▶ [PROBLEM TO WORK ON]:
Within the listing, how many lines hold the word "VEXT"? Give the number by itself.

▶ [RECORD EXCERPTS]:
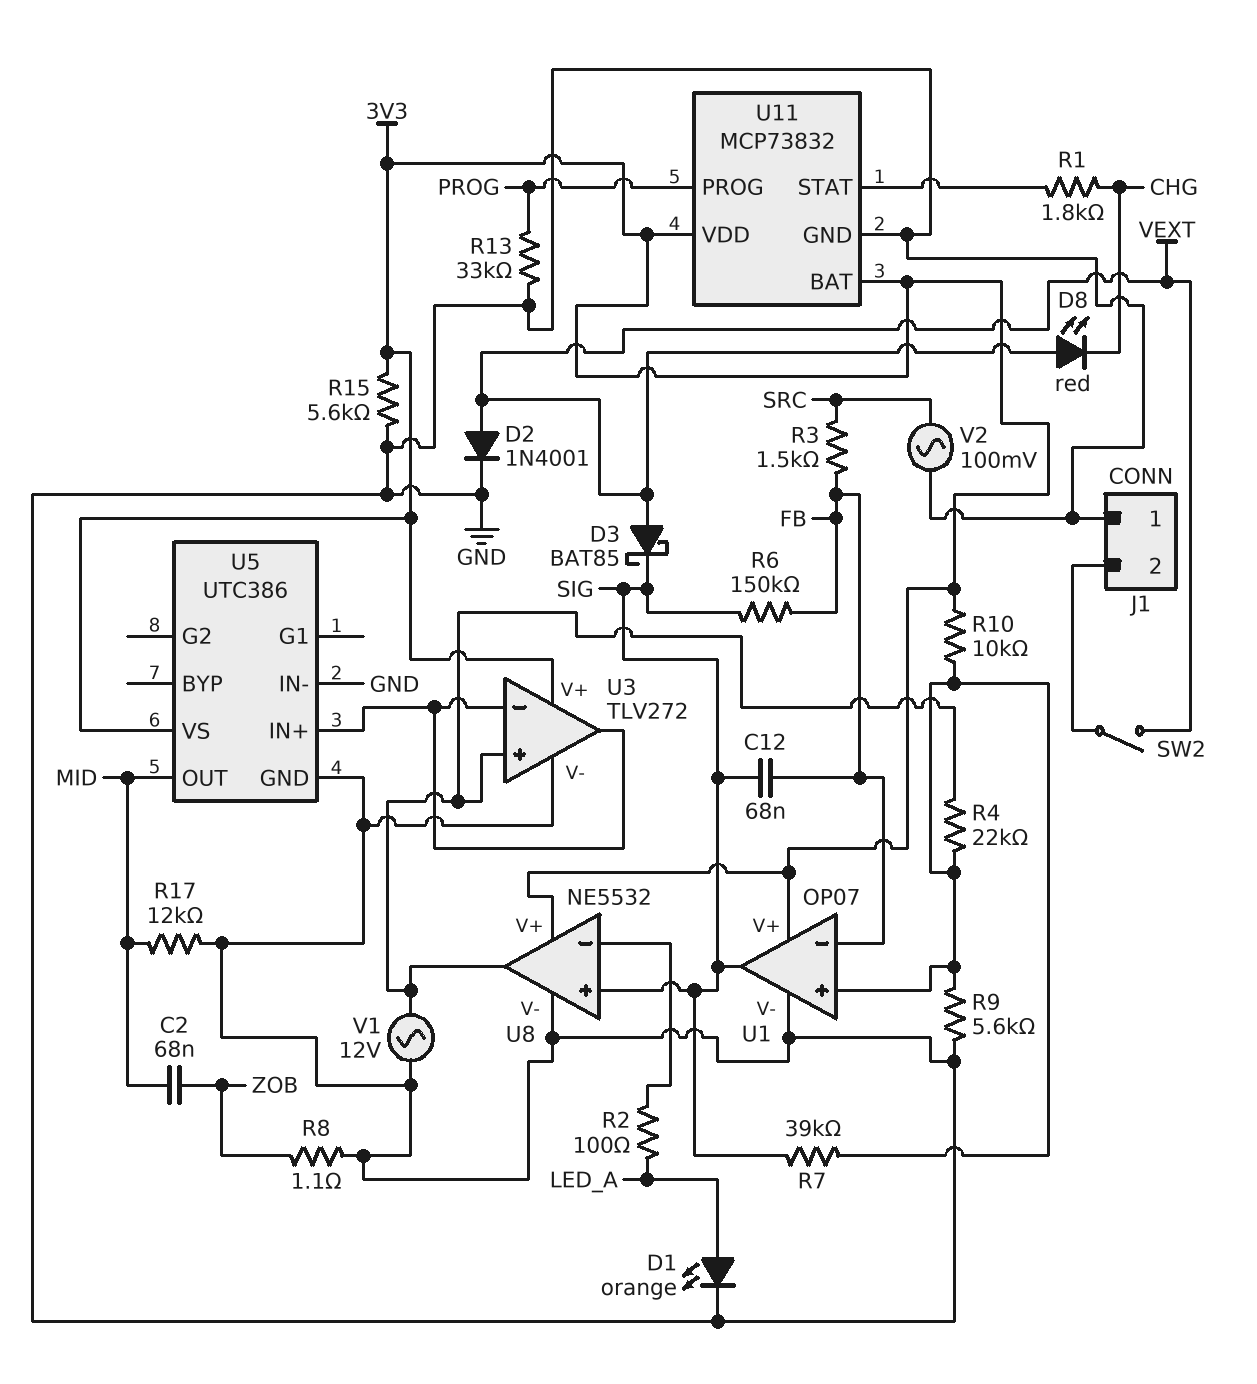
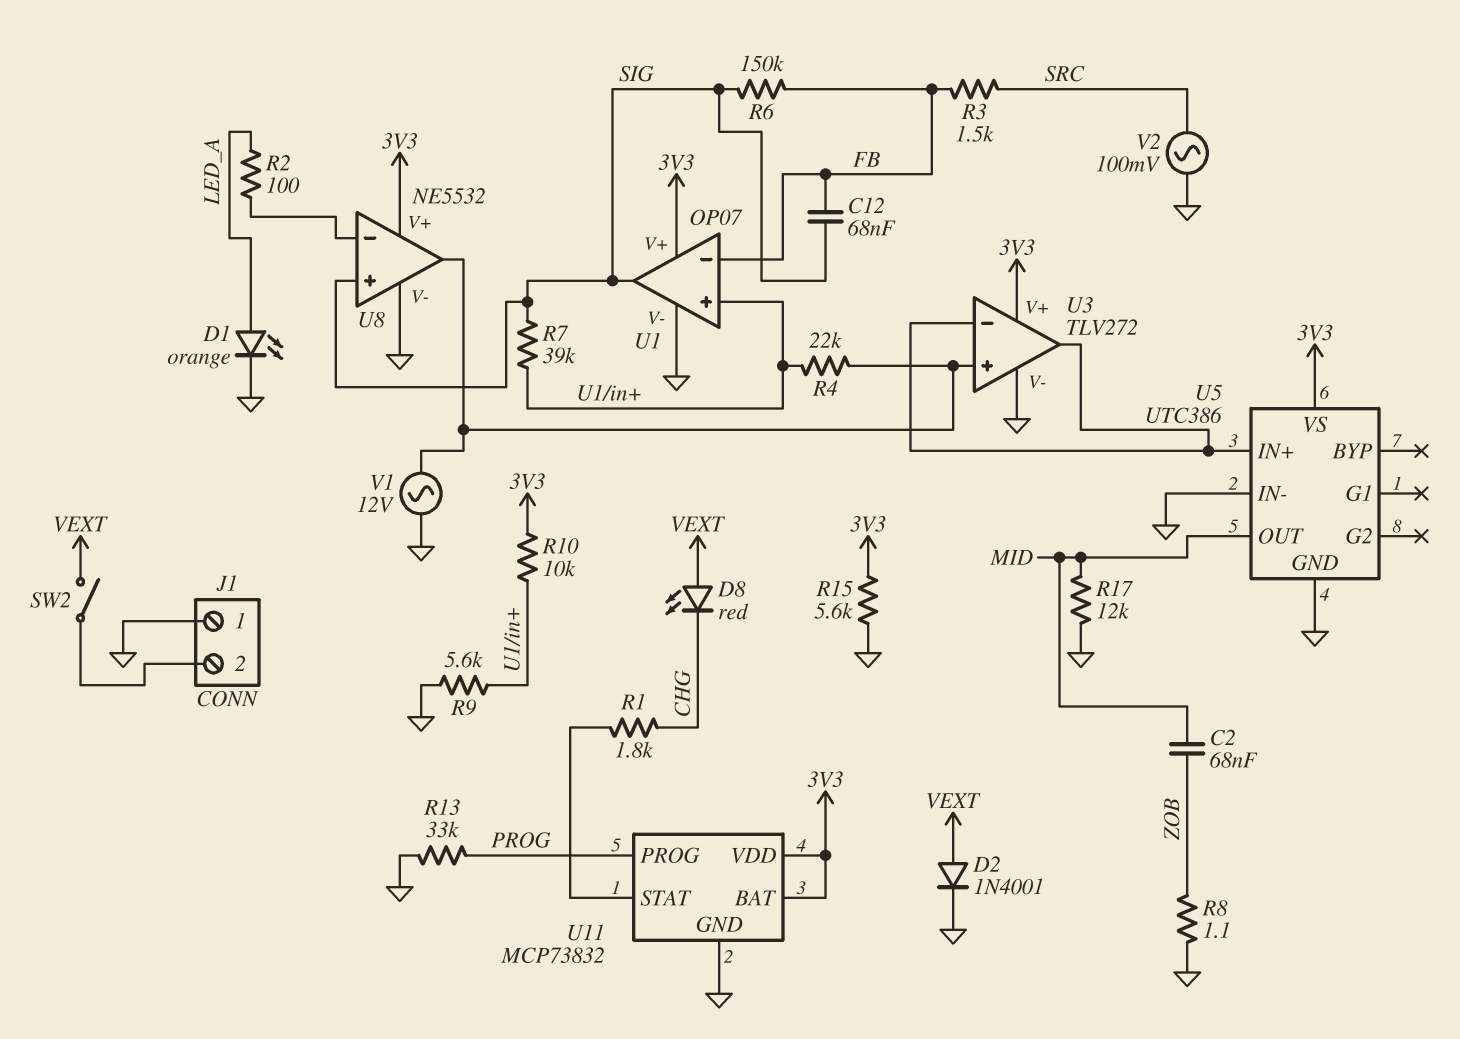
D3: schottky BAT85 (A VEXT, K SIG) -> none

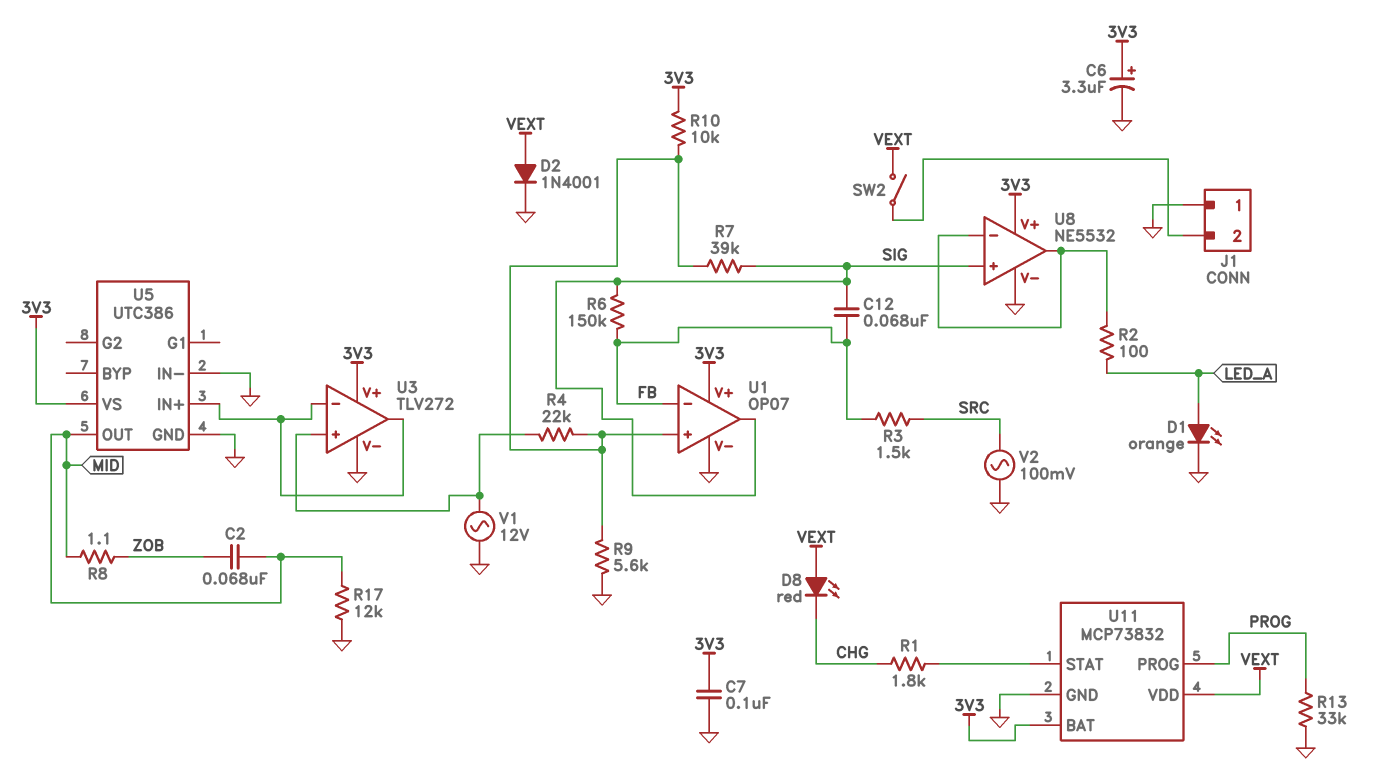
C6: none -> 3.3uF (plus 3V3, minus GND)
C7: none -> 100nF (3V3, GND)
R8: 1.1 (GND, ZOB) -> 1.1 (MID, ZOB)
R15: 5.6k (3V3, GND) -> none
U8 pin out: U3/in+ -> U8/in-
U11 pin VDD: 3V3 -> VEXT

▶ [WRITTEN SOLUTION]:
2